··· Data shown

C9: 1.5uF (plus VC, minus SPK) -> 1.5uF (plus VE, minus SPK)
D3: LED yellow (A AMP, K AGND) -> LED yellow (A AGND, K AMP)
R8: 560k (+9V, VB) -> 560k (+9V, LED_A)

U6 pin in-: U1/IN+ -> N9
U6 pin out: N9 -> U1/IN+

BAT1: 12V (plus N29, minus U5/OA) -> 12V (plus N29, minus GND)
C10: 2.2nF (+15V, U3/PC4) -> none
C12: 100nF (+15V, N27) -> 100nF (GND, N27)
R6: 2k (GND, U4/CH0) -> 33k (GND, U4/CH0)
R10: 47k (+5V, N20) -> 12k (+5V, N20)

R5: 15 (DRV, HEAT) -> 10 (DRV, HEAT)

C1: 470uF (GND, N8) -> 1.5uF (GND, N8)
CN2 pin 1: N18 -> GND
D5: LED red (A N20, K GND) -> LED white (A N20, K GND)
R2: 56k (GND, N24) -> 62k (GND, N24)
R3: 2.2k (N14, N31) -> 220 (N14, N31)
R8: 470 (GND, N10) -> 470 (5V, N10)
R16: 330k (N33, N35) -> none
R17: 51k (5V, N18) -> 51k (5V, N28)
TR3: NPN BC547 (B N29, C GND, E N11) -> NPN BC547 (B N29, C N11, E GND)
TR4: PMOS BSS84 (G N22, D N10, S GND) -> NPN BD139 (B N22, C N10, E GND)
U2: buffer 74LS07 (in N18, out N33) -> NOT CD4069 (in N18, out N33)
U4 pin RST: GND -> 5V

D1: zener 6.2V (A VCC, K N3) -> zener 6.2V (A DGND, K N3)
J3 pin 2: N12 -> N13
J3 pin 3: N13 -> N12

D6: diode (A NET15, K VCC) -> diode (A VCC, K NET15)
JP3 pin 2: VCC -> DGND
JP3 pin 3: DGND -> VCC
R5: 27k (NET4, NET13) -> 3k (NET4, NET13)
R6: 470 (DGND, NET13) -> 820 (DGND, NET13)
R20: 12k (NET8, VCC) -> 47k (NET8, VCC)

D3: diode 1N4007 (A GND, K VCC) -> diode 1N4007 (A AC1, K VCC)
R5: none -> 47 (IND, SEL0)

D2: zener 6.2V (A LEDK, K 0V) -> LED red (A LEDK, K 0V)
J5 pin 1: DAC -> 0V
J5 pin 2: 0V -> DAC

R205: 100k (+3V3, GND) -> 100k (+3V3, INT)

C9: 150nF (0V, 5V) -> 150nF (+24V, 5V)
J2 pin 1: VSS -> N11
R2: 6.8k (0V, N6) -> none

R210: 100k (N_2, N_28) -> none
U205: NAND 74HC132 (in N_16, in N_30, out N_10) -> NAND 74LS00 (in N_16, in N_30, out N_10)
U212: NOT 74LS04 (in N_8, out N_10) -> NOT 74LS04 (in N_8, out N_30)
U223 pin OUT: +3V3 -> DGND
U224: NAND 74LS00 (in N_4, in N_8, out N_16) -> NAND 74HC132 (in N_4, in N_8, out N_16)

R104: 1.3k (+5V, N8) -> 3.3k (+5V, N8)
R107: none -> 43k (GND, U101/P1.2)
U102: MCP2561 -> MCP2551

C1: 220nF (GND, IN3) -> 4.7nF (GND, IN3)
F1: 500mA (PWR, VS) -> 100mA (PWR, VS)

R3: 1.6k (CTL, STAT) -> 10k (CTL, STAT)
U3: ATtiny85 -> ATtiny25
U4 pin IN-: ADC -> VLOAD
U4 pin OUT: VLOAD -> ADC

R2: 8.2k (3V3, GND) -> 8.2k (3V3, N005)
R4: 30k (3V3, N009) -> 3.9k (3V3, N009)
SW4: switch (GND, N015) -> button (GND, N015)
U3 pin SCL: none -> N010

······

Using the listing above, write every line out again exactly.

**Solved exercise**
C9: 1.5uF (plus VC, minus SPK) -> 1.5uF (plus VE, minus SPK)
D3: LED yellow (A AMP, K AGND) -> LED yellow (A AGND, K AMP)
R8: 560k (+9V, VB) -> 560k (+9V, LED_A)

U6 pin in-: U1/IN+ -> N9
U6 pin out: N9 -> U1/IN+

BAT1: 12V (plus N29, minus U5/OA) -> 12V (plus N29, minus GND)
C10: 2.2nF (+15V, U3/PC4) -> none
C12: 100nF (+15V, N27) -> 100nF (GND, N27)
R6: 2k (GND, U4/CH0) -> 33k (GND, U4/CH0)
R10: 47k (+5V, N20) -> 12k (+5V, N20)

R5: 15 (DRV, HEAT) -> 10 (DRV, HEAT)

C1: 470uF (GND, N8) -> 1.5uF (GND, N8)
CN2 pin 1: N18 -> GND
D5: LED red (A N20, K GND) -> LED white (A N20, K GND)
R2: 56k (GND, N24) -> 62k (GND, N24)
R3: 2.2k (N14, N31) -> 220 (N14, N31)
R8: 470 (GND, N10) -> 470 (5V, N10)
R16: 330k (N33, N35) -> none
R17: 51k (5V, N18) -> 51k (5V, N28)
TR3: NPN BC547 (B N29, C GND, E N11) -> NPN BC547 (B N29, C N11, E GND)
TR4: PMOS BSS84 (G N22, D N10, S GND) -> NPN BD139 (B N22, C N10, E GND)
U2: buffer 74LS07 (in N18, out N33) -> NOT CD4069 (in N18, out N33)
U4 pin RST: GND -> 5V

D1: zener 6.2V (A VCC, K N3) -> zener 6.2V (A DGND, K N3)
J3 pin 2: N12 -> N13
J3 pin 3: N13 -> N12

D6: diode (A NET15, K VCC) -> diode (A VCC, K NET15)
JP3 pin 2: VCC -> DGND
JP3 pin 3: DGND -> VCC
R5: 27k (NET4, NET13) -> 3k (NET4, NET13)
R6: 470 (DGND, NET13) -> 820 (DGND, NET13)
R20: 12k (NET8, VCC) -> 47k (NET8, VCC)

D3: diode 1N4007 (A GND, K VCC) -> diode 1N4007 (A AC1, K VCC)
R5: none -> 47 (IND, SEL0)

D2: zener 6.2V (A LEDK, K 0V) -> LED red (A LEDK, K 0V)
J5 pin 1: DAC -> 0V
J5 pin 2: 0V -> DAC

R205: 100k (+3V3, GND) -> 100k (+3V3, INT)

C9: 150nF (0V, 5V) -> 150nF (+24V, 5V)
J2 pin 1: VSS -> N11
R2: 6.8k (0V, N6) -> none

R210: 100k (N_2, N_28) -> none
U205: NAND 74HC132 (in N_16, in N_30, out N_10) -> NAND 74LS00 (in N_16, in N_30, out N_10)
U212: NOT 74LS04 (in N_8, out N_10) -> NOT 74LS04 (in N_8, out N_30)
U223 pin OUT: +3V3 -> DGND
U224: NAND 74LS00 (in N_4, in N_8, out N_16) -> NAND 74HC132 (in N_4, in N_8, out N_16)

R104: 1.3k (+5V, N8) -> 3.3k (+5V, N8)
R107: none -> 43k (GND, U101/P1.2)
U102: MCP2561 -> MCP2551

C1: 220nF (GND, IN3) -> 4.7nF (GND, IN3)
F1: 500mA (PWR, VS) -> 100mA (PWR, VS)

R3: 1.6k (CTL, STAT) -> 10k (CTL, STAT)
U3: ATtiny85 -> ATtiny25
U4 pin IN-: ADC -> VLOAD
U4 pin OUT: VLOAD -> ADC

R2: 8.2k (3V3, GND) -> 8.2k (3V3, N005)
R4: 30k (3V3, N009) -> 3.9k (3V3, N009)
SW4: switch (GND, N015) -> button (GND, N015)
U3 pin SCL: none -> N010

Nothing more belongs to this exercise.